__Itemized modification records__.
※
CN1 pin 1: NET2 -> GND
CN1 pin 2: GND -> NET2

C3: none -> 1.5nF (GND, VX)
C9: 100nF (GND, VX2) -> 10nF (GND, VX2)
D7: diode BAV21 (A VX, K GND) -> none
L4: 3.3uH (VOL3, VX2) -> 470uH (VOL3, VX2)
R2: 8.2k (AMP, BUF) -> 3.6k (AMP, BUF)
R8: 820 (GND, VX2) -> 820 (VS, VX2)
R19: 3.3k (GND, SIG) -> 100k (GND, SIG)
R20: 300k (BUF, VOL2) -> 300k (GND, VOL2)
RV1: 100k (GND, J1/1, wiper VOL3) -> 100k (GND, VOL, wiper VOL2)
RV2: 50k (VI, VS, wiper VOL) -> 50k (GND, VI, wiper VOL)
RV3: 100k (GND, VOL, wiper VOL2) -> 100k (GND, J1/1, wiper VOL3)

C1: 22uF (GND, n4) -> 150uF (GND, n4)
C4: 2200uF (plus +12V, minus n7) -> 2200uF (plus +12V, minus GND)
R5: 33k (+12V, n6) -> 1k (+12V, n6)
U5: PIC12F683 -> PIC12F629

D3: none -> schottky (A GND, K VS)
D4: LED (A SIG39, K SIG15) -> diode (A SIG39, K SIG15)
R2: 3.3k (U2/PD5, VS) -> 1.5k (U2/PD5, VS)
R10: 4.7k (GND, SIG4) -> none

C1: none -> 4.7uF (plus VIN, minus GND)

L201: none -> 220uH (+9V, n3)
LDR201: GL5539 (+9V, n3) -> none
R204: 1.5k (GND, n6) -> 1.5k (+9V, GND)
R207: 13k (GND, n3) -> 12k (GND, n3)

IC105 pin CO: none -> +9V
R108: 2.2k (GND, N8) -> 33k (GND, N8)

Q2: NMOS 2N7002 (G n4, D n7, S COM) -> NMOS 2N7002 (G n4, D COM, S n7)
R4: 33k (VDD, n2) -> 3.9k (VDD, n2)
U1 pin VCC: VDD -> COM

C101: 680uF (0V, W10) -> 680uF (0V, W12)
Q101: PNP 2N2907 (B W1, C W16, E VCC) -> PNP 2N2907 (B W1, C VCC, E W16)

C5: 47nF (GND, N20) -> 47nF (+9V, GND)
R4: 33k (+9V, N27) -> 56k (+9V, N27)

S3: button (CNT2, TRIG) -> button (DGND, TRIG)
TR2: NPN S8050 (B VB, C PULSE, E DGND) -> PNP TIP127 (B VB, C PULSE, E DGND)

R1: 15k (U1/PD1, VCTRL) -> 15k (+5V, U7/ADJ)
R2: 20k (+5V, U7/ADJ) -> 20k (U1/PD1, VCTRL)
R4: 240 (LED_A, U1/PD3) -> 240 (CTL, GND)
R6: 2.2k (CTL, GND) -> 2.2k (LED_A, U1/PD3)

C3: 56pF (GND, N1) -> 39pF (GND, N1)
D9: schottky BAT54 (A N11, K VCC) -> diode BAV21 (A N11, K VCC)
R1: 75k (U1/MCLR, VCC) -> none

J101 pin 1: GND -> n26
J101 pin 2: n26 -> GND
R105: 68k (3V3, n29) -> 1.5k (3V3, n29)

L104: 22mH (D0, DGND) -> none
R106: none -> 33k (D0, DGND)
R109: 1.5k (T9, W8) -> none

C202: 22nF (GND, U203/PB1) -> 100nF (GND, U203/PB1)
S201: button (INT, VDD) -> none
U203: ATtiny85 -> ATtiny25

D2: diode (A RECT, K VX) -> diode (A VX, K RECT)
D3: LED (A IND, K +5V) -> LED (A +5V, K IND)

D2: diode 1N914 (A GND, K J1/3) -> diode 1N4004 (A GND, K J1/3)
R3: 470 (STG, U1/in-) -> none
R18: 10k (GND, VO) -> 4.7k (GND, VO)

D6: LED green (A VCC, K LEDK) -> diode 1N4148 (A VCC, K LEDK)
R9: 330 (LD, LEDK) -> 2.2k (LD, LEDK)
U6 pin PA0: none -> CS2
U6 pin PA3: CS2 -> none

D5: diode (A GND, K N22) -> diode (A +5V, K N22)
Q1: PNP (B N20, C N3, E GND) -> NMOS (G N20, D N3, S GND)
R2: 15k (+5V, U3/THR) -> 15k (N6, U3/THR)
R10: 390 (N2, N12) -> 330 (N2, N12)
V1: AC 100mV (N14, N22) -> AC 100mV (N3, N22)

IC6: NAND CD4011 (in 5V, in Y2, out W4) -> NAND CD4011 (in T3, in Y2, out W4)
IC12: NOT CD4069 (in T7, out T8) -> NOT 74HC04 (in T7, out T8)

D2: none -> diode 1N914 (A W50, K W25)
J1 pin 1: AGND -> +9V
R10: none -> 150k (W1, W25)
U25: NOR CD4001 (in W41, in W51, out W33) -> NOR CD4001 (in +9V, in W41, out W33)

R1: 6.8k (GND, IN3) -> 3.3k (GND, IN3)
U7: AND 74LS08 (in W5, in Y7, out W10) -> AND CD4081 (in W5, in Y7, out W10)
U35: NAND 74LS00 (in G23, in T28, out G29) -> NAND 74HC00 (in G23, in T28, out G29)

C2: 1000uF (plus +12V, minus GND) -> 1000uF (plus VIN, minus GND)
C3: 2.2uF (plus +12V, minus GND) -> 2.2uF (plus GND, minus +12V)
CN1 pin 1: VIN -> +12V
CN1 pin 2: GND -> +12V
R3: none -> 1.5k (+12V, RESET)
※
Return, without any change, only the lines from the one containing "D9: schottky BAT54" through the last line of the entries above.

__RESPONSE TO THE TASK__.
D9: schottky BAT54 (A N11, K VCC) -> diode BAV21 (A N11, K VCC)
R1: 75k (U1/MCLR, VCC) -> none

J101 pin 1: GND -> n26
J101 pin 2: n26 -> GND
R105: 68k (3V3, n29) -> 1.5k (3V3, n29)

L104: 22mH (D0, DGND) -> none
R106: none -> 33k (D0, DGND)
R109: 1.5k (T9, W8) -> none

C202: 22nF (GND, U203/PB1) -> 100nF (GND, U203/PB1)
S201: button (INT, VDD) -> none
U203: ATtiny85 -> ATtiny25

D2: diode (A RECT, K VX) -> diode (A VX, K RECT)
D3: LED (A IND, K +5V) -> LED (A +5V, K IND)

D2: diode 1N914 (A GND, K J1/3) -> diode 1N4004 (A GND, K J1/3)
R3: 470 (STG, U1/in-) -> none
R18: 10k (GND, VO) -> 4.7k (GND, VO)

D6: LED green (A VCC, K LEDK) -> diode 1N4148 (A VCC, K LEDK)
R9: 330 (LD, LEDK) -> 2.2k (LD, LEDK)
U6 pin PA0: none -> CS2
U6 pin PA3: CS2 -> none

D5: diode (A GND, K N22) -> diode (A +5V, K N22)
Q1: PNP (B N20, C N3, E GND) -> NMOS (G N20, D N3, S GND)
R2: 15k (+5V, U3/THR) -> 15k (N6, U3/THR)
R10: 390 (N2, N12) -> 330 (N2, N12)
V1: AC 100mV (N14, N22) -> AC 100mV (N3, N22)

IC6: NAND CD4011 (in 5V, in Y2, out W4) -> NAND CD4011 (in T3, in Y2, out W4)
IC12: NOT CD4069 (in T7, out T8) -> NOT 74HC04 (in T7, out T8)

D2: none -> diode 1N914 (A W50, K W25)
J1 pin 1: AGND -> +9V
R10: none -> 150k (W1, W25)
U25: NOR CD4001 (in W41, in W51, out W33) -> NOR CD4001 (in +9V, in W41, out W33)

R1: 6.8k (GND, IN3) -> 3.3k (GND, IN3)
U7: AND 74LS08 (in W5, in Y7, out W10) -> AND CD4081 (in W5, in Y7, out W10)
U35: NAND 74LS00 (in G23, in T28, out G29) -> NAND 74HC00 (in G23, in T28, out G29)

C2: 1000uF (plus +12V, minus GND) -> 1000uF (plus VIN, minus GND)
C3: 2.2uF (plus +12V, minus GND) -> 2.2uF (plus GND, minus +12V)
CN1 pin 1: VIN -> +12V
CN1 pin 2: GND -> +12V
R3: none -> 1.5k (+12V, RESET)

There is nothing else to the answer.